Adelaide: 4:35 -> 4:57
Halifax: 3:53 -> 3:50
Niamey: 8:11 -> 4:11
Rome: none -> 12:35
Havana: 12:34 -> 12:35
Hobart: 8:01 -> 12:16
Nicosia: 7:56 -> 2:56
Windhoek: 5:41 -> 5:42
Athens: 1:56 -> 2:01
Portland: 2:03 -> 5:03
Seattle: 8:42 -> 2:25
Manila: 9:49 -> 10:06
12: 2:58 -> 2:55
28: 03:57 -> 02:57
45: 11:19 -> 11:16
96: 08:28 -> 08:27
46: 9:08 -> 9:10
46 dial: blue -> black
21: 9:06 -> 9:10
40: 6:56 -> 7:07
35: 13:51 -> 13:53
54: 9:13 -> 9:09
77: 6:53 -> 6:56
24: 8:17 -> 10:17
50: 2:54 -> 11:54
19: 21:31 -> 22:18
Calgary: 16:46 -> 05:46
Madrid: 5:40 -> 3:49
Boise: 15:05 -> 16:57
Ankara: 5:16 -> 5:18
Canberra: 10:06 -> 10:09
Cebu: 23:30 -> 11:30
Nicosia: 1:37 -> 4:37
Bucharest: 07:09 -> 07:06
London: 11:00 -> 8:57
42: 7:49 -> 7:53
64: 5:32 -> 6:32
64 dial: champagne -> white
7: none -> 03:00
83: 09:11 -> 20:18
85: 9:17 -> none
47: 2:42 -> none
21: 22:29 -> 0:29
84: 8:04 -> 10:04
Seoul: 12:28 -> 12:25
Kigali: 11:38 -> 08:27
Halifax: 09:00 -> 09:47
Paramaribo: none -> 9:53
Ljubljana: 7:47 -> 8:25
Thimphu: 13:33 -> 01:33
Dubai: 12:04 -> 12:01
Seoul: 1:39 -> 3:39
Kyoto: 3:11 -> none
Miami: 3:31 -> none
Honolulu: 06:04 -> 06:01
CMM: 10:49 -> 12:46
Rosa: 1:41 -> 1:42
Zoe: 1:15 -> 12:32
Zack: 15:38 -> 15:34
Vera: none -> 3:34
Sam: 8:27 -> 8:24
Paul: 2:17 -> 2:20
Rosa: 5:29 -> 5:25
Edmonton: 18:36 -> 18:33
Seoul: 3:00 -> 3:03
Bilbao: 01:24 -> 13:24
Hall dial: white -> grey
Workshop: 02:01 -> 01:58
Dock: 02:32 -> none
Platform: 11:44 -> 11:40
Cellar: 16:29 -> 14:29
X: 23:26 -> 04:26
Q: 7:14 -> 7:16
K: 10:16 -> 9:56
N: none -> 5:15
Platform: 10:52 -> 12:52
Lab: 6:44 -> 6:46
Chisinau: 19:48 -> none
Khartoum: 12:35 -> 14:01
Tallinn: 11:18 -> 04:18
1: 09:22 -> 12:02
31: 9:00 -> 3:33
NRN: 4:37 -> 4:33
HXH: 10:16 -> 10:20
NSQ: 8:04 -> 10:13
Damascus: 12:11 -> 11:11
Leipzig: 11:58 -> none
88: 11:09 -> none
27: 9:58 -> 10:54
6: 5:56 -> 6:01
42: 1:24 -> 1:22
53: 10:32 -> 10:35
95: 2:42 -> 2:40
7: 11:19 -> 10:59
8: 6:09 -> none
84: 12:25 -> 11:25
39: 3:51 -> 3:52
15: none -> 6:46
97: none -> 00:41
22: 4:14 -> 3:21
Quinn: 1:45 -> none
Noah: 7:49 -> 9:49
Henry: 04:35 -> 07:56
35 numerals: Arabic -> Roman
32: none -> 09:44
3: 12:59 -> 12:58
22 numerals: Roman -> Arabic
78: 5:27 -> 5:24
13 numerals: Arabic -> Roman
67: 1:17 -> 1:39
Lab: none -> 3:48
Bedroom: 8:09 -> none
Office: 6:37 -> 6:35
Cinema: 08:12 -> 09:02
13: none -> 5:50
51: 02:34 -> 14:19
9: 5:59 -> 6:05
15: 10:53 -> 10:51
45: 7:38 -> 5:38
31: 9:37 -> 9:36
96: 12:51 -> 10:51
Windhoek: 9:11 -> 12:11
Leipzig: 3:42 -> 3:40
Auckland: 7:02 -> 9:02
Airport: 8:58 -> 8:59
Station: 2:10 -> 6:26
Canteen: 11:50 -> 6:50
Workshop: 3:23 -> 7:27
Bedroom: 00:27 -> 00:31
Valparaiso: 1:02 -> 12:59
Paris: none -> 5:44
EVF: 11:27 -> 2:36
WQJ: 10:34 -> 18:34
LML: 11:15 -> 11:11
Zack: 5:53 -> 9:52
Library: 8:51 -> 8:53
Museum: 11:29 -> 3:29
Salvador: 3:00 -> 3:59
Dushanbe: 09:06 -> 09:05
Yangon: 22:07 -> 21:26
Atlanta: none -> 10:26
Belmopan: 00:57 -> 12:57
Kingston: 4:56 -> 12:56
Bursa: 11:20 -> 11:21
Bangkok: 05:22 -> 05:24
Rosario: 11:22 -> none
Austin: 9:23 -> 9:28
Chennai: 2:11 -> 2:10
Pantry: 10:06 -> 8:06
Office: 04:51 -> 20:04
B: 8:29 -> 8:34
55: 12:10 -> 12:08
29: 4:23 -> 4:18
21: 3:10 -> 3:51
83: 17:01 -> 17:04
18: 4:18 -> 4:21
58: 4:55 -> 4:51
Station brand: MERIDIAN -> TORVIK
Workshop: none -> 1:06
§ §
EXERCISE BRIEF: Present every line of the listing above as a numbered list, leaving out any blank lines.

EXERCISE ANSWER:
1. Adelaide: 4:35 -> 4:57
2. Halifax: 3:53 -> 3:50
3. Niamey: 8:11 -> 4:11
4. Rome: none -> 12:35
5. Havana: 12:34 -> 12:35
6. Hobart: 8:01 -> 12:16
7. Nicosia: 7:56 -> 2:56
8. Windhoek: 5:41 -> 5:42
9. Athens: 1:56 -> 2:01
10. Portland: 2:03 -> 5:03
11. Seattle: 8:42 -> 2:25
12. Manila: 9:49 -> 10:06
13. 12: 2:58 -> 2:55
14. 28: 03:57 -> 02:57
15. 45: 11:19 -> 11:16
16. 96: 08:28 -> 08:27
17. 46: 9:08 -> 9:10
18. 46 dial: blue -> black
19. 21: 9:06 -> 9:10
20. 40: 6:56 -> 7:07
21. 35: 13:51 -> 13:53
22. 54: 9:13 -> 9:09
23. 77: 6:53 -> 6:56
24. 24: 8:17 -> 10:17
25. 50: 2:54 -> 11:54
26. 19: 21:31 -> 22:18
27. Calgary: 16:46 -> 05:46
28. Madrid: 5:40 -> 3:49
29. Boise: 15:05 -> 16:57
30. Ankara: 5:16 -> 5:18
31. Canberra: 10:06 -> 10:09
32. Cebu: 23:30 -> 11:30
33. Nicosia: 1:37 -> 4:37
34. Bucharest: 07:09 -> 07:06
35. London: 11:00 -> 8:57
36. 42: 7:49 -> 7:53
37. 64: 5:32 -> 6:32
38. 64 dial: champagne -> white
39. 7: none -> 03:00
40. 83: 09:11 -> 20:18
41. 85: 9:17 -> none
42. 47: 2:42 -> none
43. 21: 22:29 -> 0:29
44. 84: 8:04 -> 10:04
45. Seoul: 12:28 -> 12:25
46. Kigali: 11:38 -> 08:27
47. Halifax: 09:00 -> 09:47
48. Paramaribo: none -> 9:53
49. Ljubljana: 7:47 -> 8:25
50. Thimphu: 13:33 -> 01:33
51. Dubai: 12:04 -> 12:01
52. Seoul: 1:39 -> 3:39
53. Kyoto: 3:11 -> none
54. Miami: 3:31 -> none
55. Honolulu: 06:04 -> 06:01
56. CMM: 10:49 -> 12:46
57. Rosa: 1:41 -> 1:42
58. Zoe: 1:15 -> 12:32
59. Zack: 15:38 -> 15:34
60. Vera: none -> 3:34
61. Sam: 8:27 -> 8:24
62. Paul: 2:17 -> 2:20
63. Rosa: 5:29 -> 5:25
64. Edmonton: 18:36 -> 18:33
65. Seoul: 3:00 -> 3:03
66. Bilbao: 01:24 -> 13:24
67. Hall dial: white -> grey
68. Workshop: 02:01 -> 01:58
69. Dock: 02:32 -> none
70. Platform: 11:44 -> 11:40
71. Cellar: 16:29 -> 14:29
72. X: 23:26 -> 04:26
73. Q: 7:14 -> 7:16
74. K: 10:16 -> 9:56
75. N: none -> 5:15
76. Platform: 10:52 -> 12:52
77. Lab: 6:44 -> 6:46
78. Chisinau: 19:48 -> none
79. Khartoum: 12:35 -> 14:01
80. Tallinn: 11:18 -> 04:18
81. 1: 09:22 -> 12:02
82. 31: 9:00 -> 3:33
83. NRN: 4:37 -> 4:33
84. HXH: 10:16 -> 10:20
85. NSQ: 8:04 -> 10:13
86. Damascus: 12:11 -> 11:11
87. Leipzig: 11:58 -> none
88. 88: 11:09 -> none
89. 27: 9:58 -> 10:54
90. 6: 5:56 -> 6:01
91. 42: 1:24 -> 1:22
92. 53: 10:32 -> 10:35
93. 95: 2:42 -> 2:40
94. 7: 11:19 -> 10:59
95. 8: 6:09 -> none
96. 84: 12:25 -> 11:25
97. 39: 3:51 -> 3:52
98. 15: none -> 6:46
99. 97: none -> 00:41
100. 22: 4:14 -> 3:21
101. Quinn: 1:45 -> none
102. Noah: 7:49 -> 9:49
103. Henry: 04:35 -> 07:56
104. 35 numerals: Arabic -> Roman
105. 32: none -> 09:44
106. 3: 12:59 -> 12:58
107. 22 numerals: Roman -> Arabic
108. 78: 5:27 -> 5:24
109. 13 numerals: Arabic -> Roman
110. 67: 1:17 -> 1:39
111. Lab: none -> 3:48
112. Bedroom: 8:09 -> none
113. Office: 6:37 -> 6:35
114. Cinema: 08:12 -> 09:02
115. 13: none -> 5:50
116. 51: 02:34 -> 14:19
117. 9: 5:59 -> 6:05
118. 15: 10:53 -> 10:51
119. 45: 7:38 -> 5:38
120. 31: 9:37 -> 9:36
121. 96: 12:51 -> 10:51
122. Windhoek: 9:11 -> 12:11
123. Leipzig: 3:42 -> 3:40
124. Auckland: 7:02 -> 9:02
125. Airport: 8:58 -> 8:59
126. Station: 2:10 -> 6:26
127. Canteen: 11:50 -> 6:50
128. Workshop: 3:23 -> 7:27
129. Bedroom: 00:27 -> 00:31
130. Valparaiso: 1:02 -> 12:59
131. Paris: none -> 5:44
132. EVF: 11:27 -> 2:36
133. WQJ: 10:34 -> 18:34
134. LML: 11:15 -> 11:11
135. Zack: 5:53 -> 9:52
136. Library: 8:51 -> 8:53
137. Museum: 11:29 -> 3:29
138. Salvador: 3:00 -> 3:59
139. Dushanbe: 09:06 -> 09:05
140. Yangon: 22:07 -> 21:26
141. Atlanta: none -> 10:26
142. Belmopan: 00:57 -> 12:57
143. Kingston: 4:56 -> 12:56
144. Bursa: 11:20 -> 11:21
145. Bangkok: 05:22 -> 05:24
146. Rosario: 11:22 -> none
147. Austin: 9:23 -> 9:28
148. Chennai: 2:11 -> 2:10
149. Pantry: 10:06 -> 8:06
150. Office: 04:51 -> 20:04
151. B: 8:29 -> 8:34
152. 55: 12:10 -> 12:08
153. 29: 4:23 -> 4:18
154. 21: 3:10 -> 3:51
155. 83: 17:01 -> 17:04
156. 18: 4:18 -> 4:21
157. 58: 4:55 -> 4:51
158. Station brand: MERIDIAN -> TORVIK
159. Workshop: none -> 1:06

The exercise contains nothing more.